* WHAT IS REQUIRED *
What lines of the data hold the string "ball"? Copy them all.

* MATERIAL TO PROCESS *
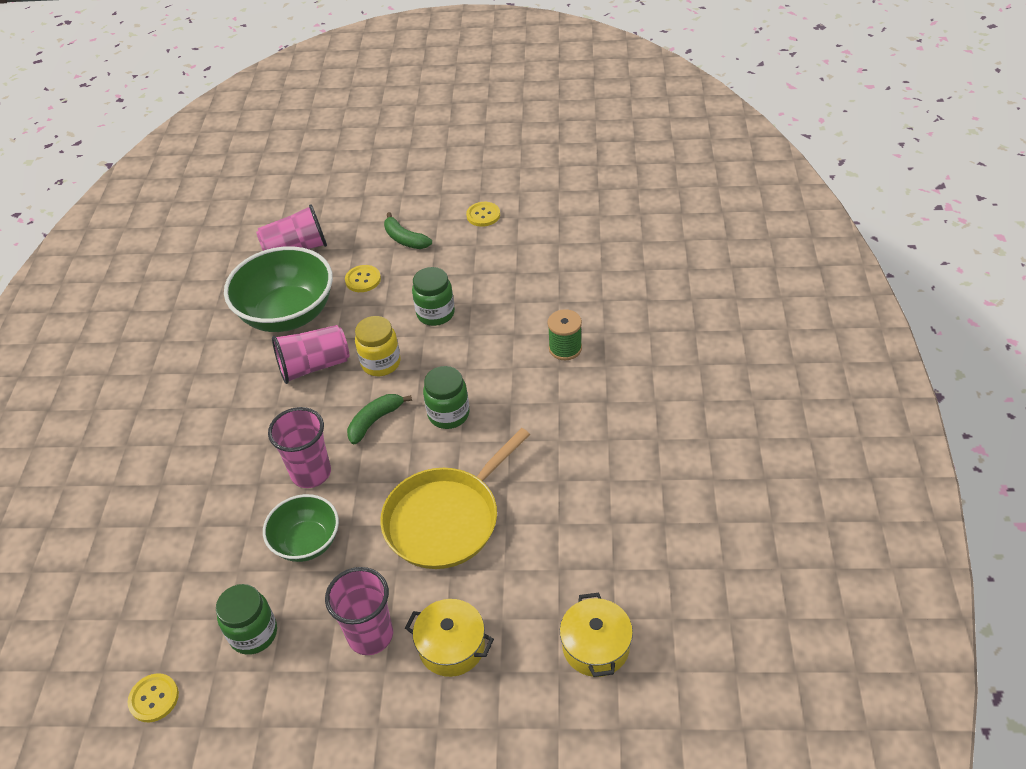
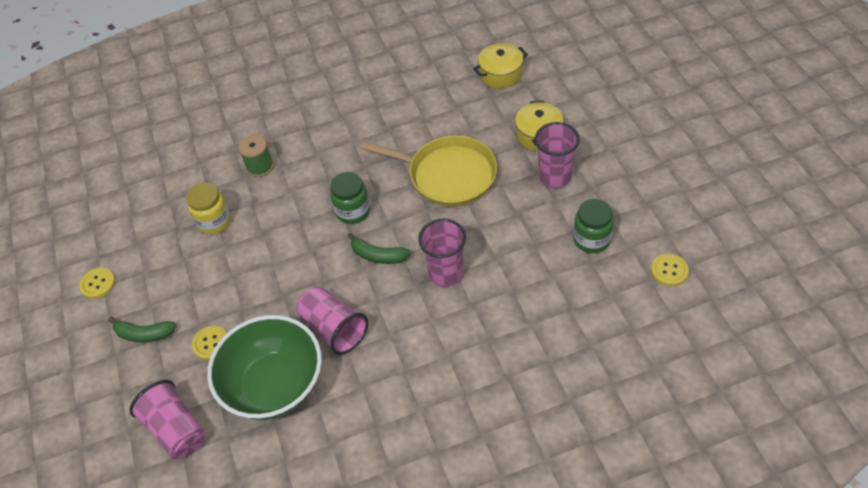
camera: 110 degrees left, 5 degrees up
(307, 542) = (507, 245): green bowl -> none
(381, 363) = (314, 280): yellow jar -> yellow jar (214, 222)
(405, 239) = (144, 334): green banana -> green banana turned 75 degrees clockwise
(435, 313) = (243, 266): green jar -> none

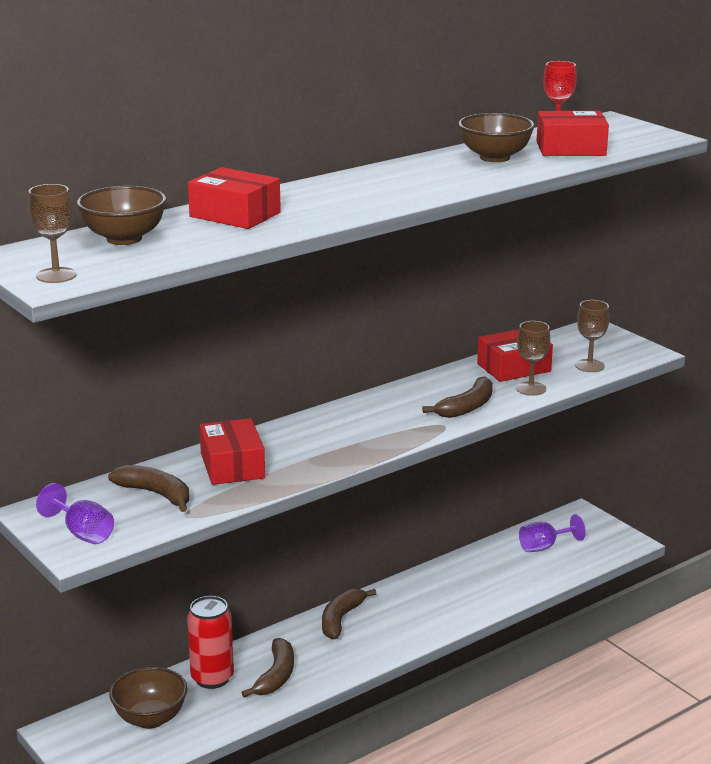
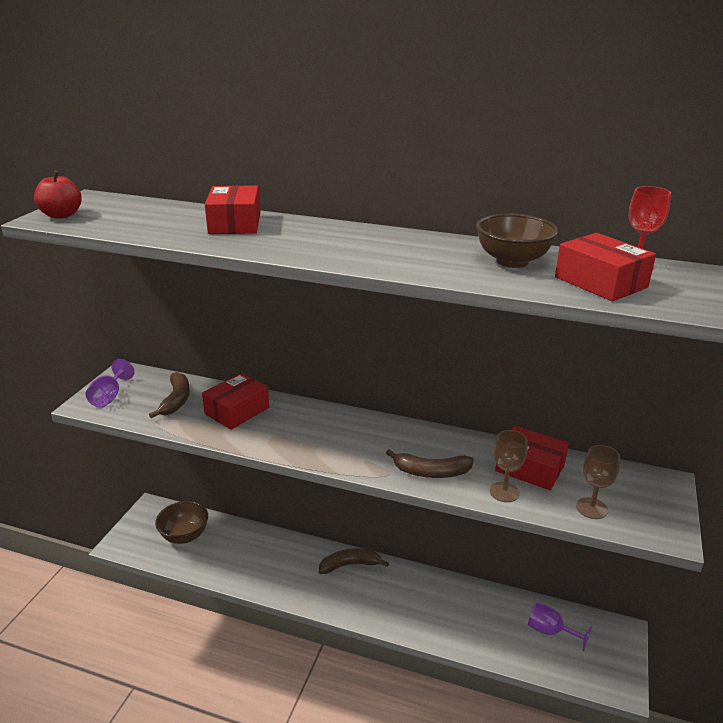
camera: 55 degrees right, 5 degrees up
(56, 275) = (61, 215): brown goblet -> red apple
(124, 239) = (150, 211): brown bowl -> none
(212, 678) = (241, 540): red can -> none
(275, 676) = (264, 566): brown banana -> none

==

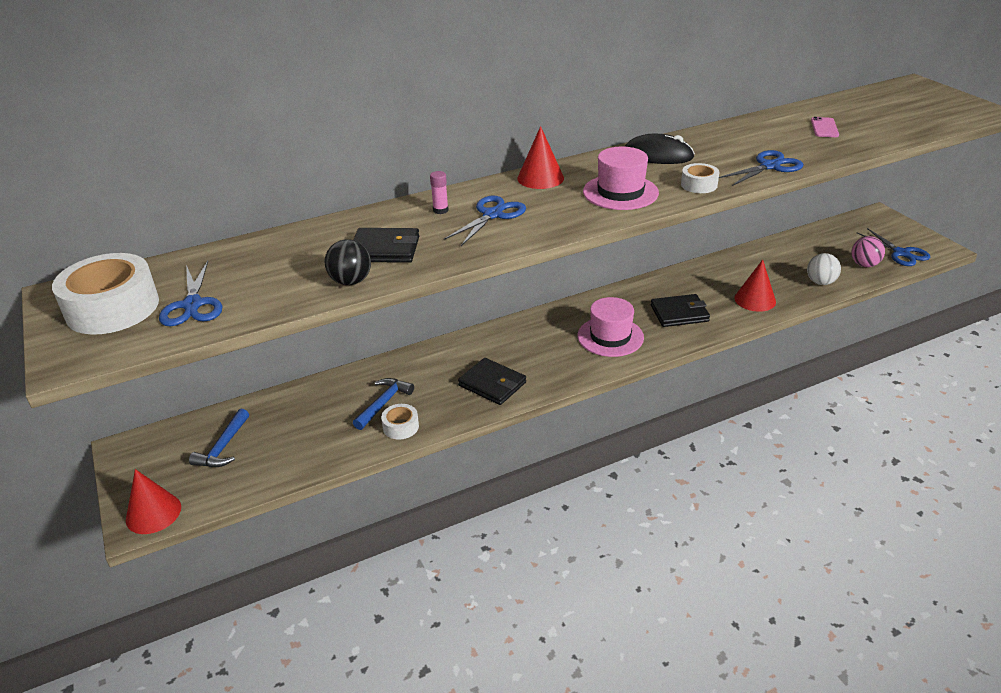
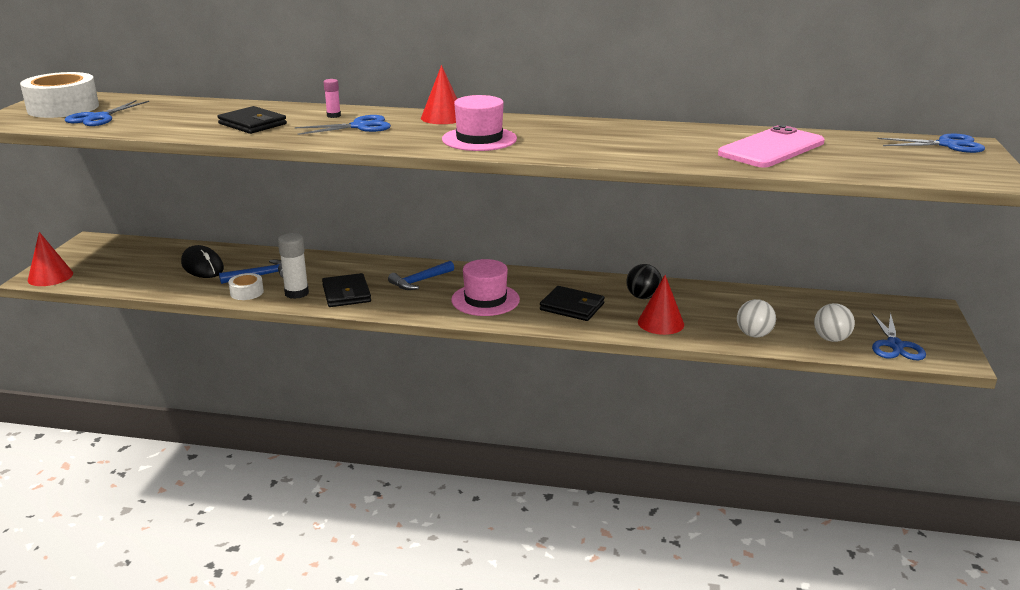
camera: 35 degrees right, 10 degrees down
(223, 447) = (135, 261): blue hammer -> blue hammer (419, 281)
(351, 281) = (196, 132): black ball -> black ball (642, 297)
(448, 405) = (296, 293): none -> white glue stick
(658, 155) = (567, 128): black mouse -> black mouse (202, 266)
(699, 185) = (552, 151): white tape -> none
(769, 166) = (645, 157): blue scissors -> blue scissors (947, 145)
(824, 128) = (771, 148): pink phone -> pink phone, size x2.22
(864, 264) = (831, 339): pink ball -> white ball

* RESPONSE BELOW *
(351, 281) = (196, 132): black ball -> black ball (642, 297)
(864, 264) = (831, 339): pink ball -> white ball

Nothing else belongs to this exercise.